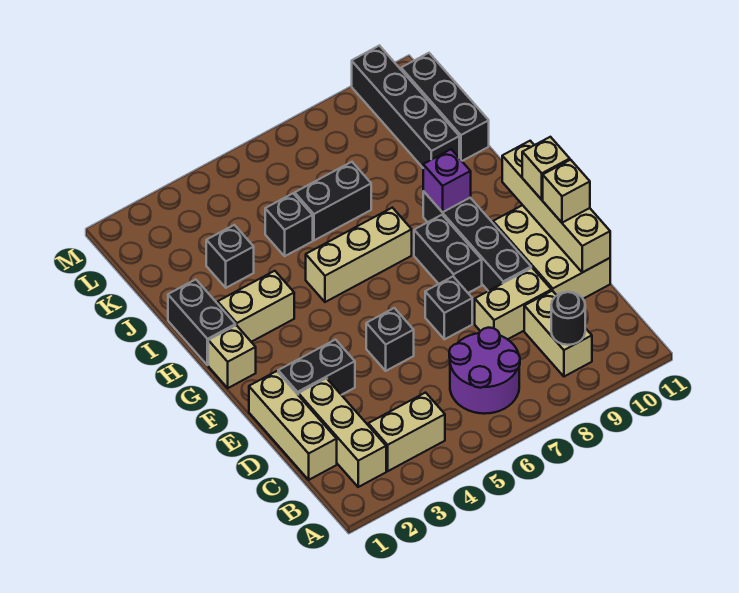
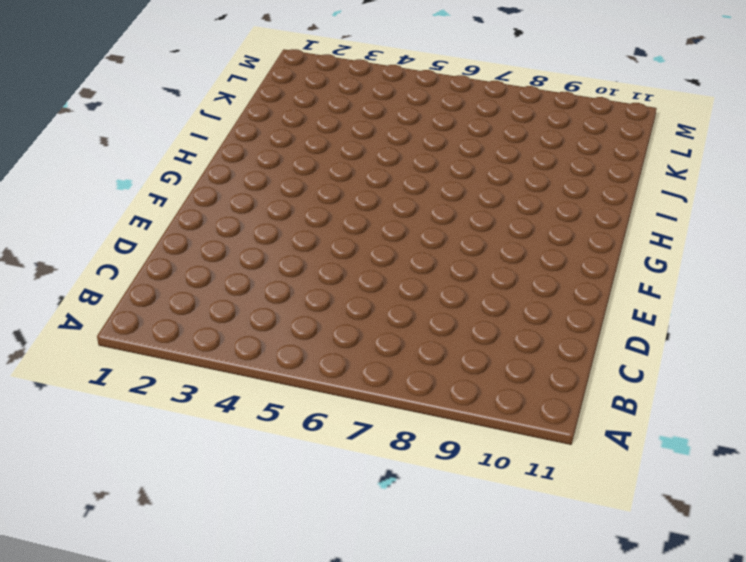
none -> tan brick B2:D2 level 1
none -> tan brick B3:B4 level 1
none -> purple round brick B6:C7 level 1

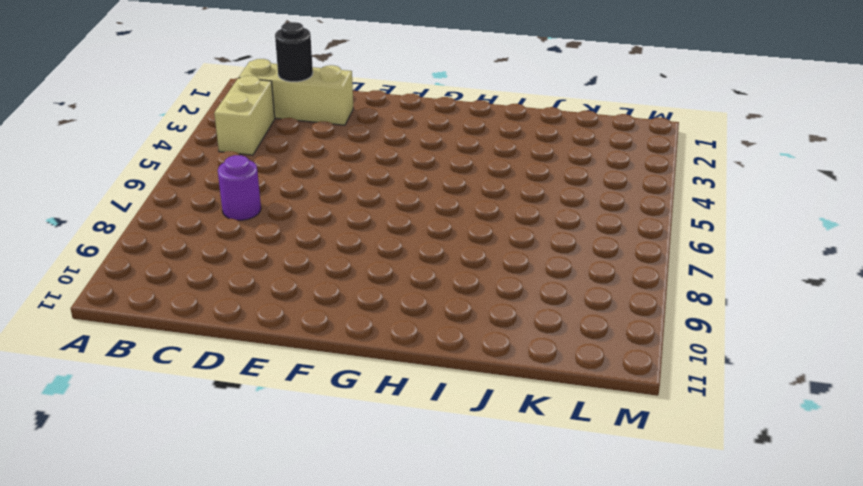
black round brick C2 level 2 -> black round brick B9 level 2
purple round brick C7 level 1 -> purple round brick B6:C7 level 1
none -> tan brick B9:C9 level 1
none -> tan brick C1:E1 level 1
none -> tan brick D8:D9 level 1

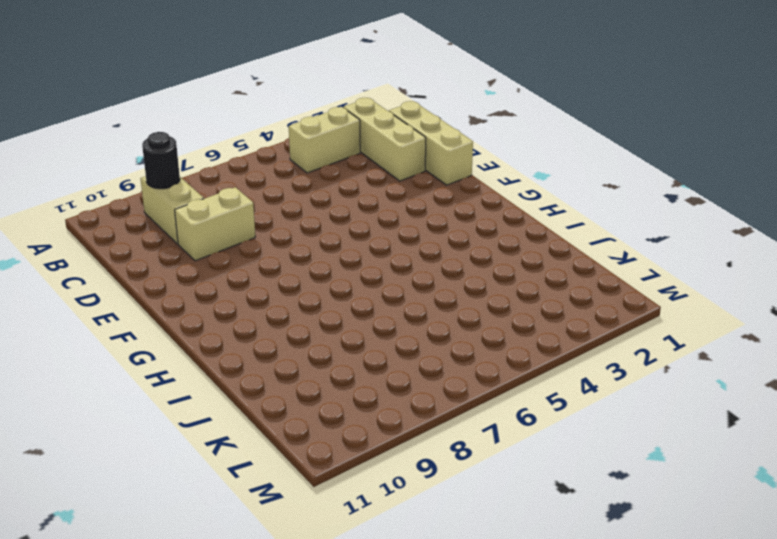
none -> purple round brick B6:C7 level 1
none -> tan brick D10:F11 level 1
none -> black brick E2:E3 level 1

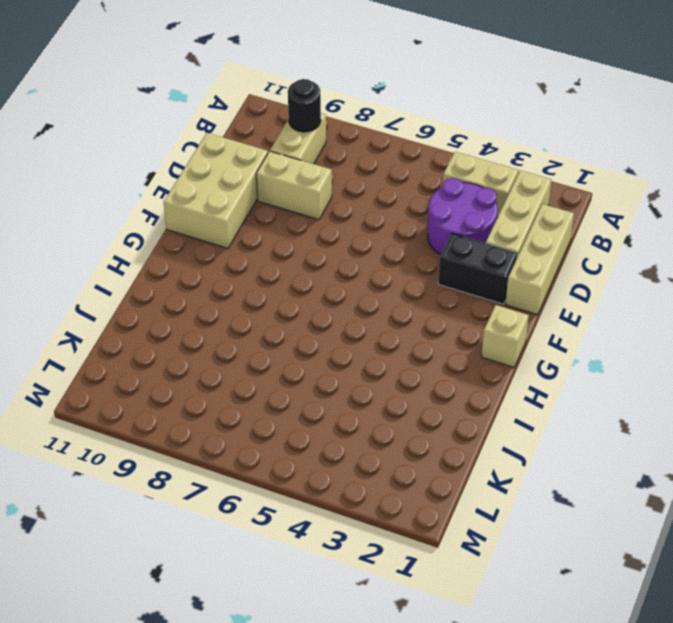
purple round brick C3:D4 level 1 -> purple round brick B6:C7 level 1
none -> black brick E5 level 1
none -> black brick E7 level 1
none -> black brick E9:H9 level 1

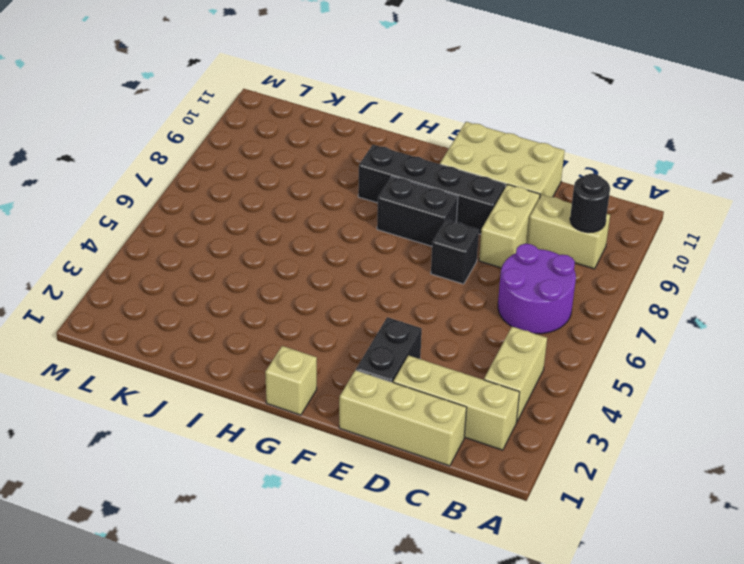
none -> black brick E5 level 1
none -> black brick H1:I1 level 1
none -> tan brick H2:H3 level 1

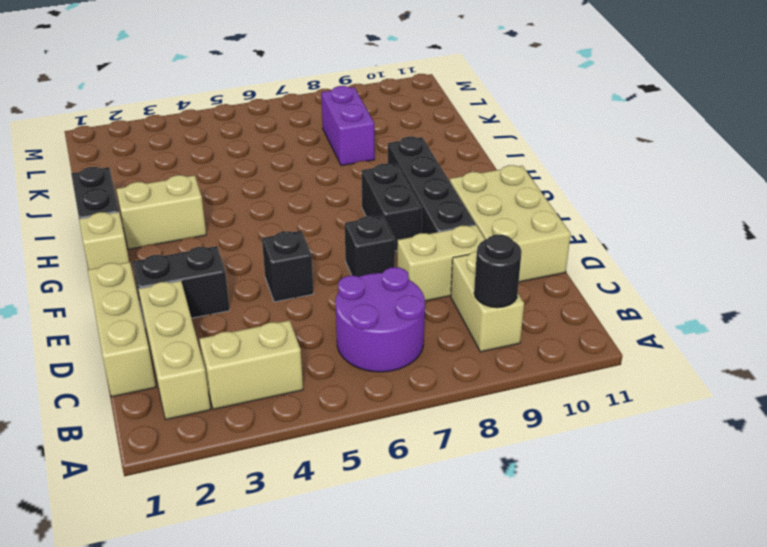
purple brick J8:K8 level 1 -> none
none -> tan brick H5:H7 level 1
none -> black brick J3 level 1
none -> black brick J5 level 1

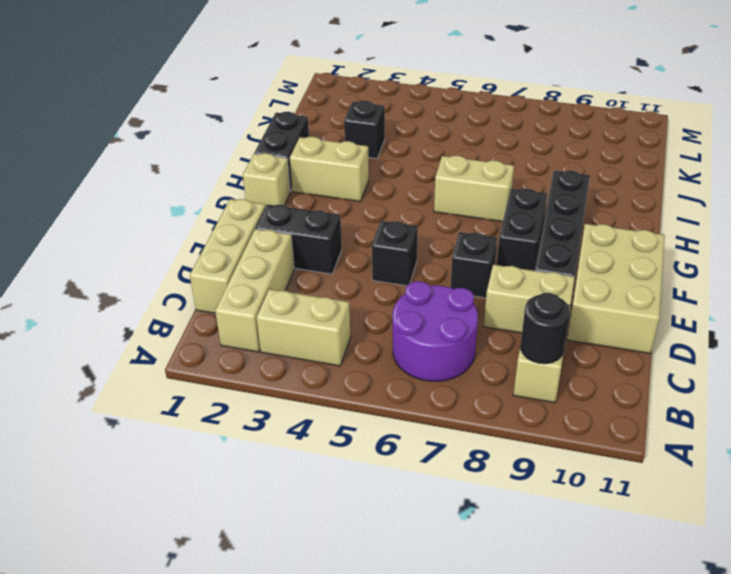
tan brick H6:H7 level 1 -> tan brick H5:H7 level 1
none -> black brick J5 level 1
none -> black brick J6:J7 level 1
none -> black brick J10:M10 level 1

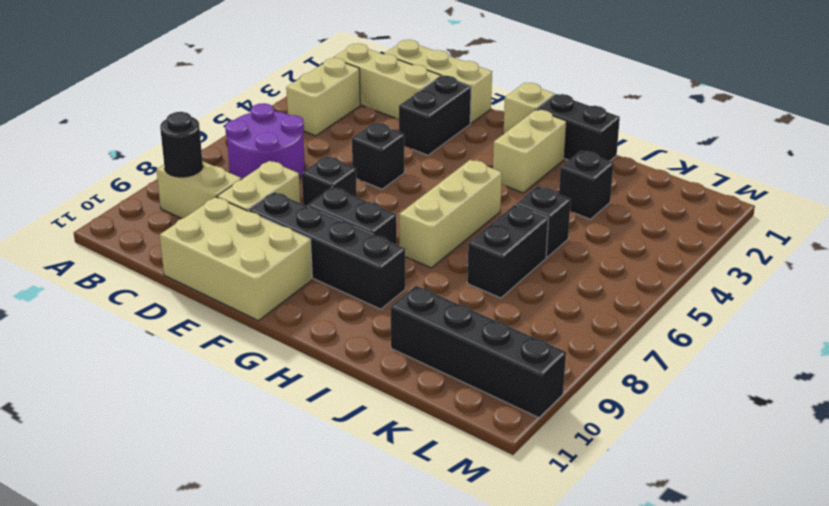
none -> black brick J11:L11 level 1
none -> tan brick D11:G11 level 2
none -> purple brick H9 level 2

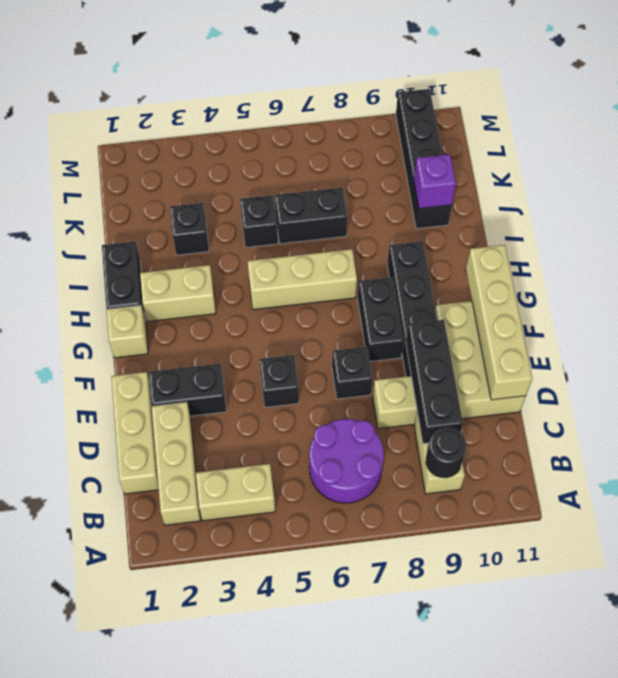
black brick C9:E9 level 2 -> black brick J11:L11 level 1
purple brick J10 level 2 -> purple brick H9 level 2
none -> tan brick E11 level 3
none -> tan brick F11 level 3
************
Please reproduce only the lines from the one holding "none -> tan brick B3:B4 level 1" through the final line of the listing above, both included, with each picture left out.

none -> tan brick B3:B4 level 1
none -> purple round brick B6:C7 level 1

black round brick C2 level 2 -> black round brick B9 level 2
purple round brick C7 level 1 -> purple round brick B6:C7 level 1
none -> tan brick B9:C9 level 1
none -> tan brick C1:E1 level 1
none -> tan brick D8:D9 level 1

none -> purple round brick B6:C7 level 1
none -> tan brick D10:F11 level 1
none -> black brick E2:E3 level 1

purple round brick C3:D4 level 1 -> purple round brick B6:C7 level 1
none -> black brick E5 level 1
none -> black brick E7 level 1
none -> black brick E9:H9 level 1

none -> black brick E5 level 1
none -> black brick H1:I1 level 1
none -> tan brick H2:H3 level 1

purple brick J8:K8 level 1 -> none
none -> tan brick H5:H7 level 1
none -> black brick J3 level 1
none -> black brick J5 level 1

tan brick H6:H7 level 1 -> tan brick H5:H7 level 1
none -> black brick J5 level 1
none -> black brick J6:J7 level 1
none -> black brick J10:M10 level 1

none -> black brick J11:L11 level 1
none -> tan brick D11:G11 level 2
none -> purple brick H9 level 2

black brick C9:E9 level 2 -> black brick J11:L11 level 1
purple brick J10 level 2 -> purple brick H9 level 2
none -> tan brick E11 level 3
none -> tan brick F11 level 3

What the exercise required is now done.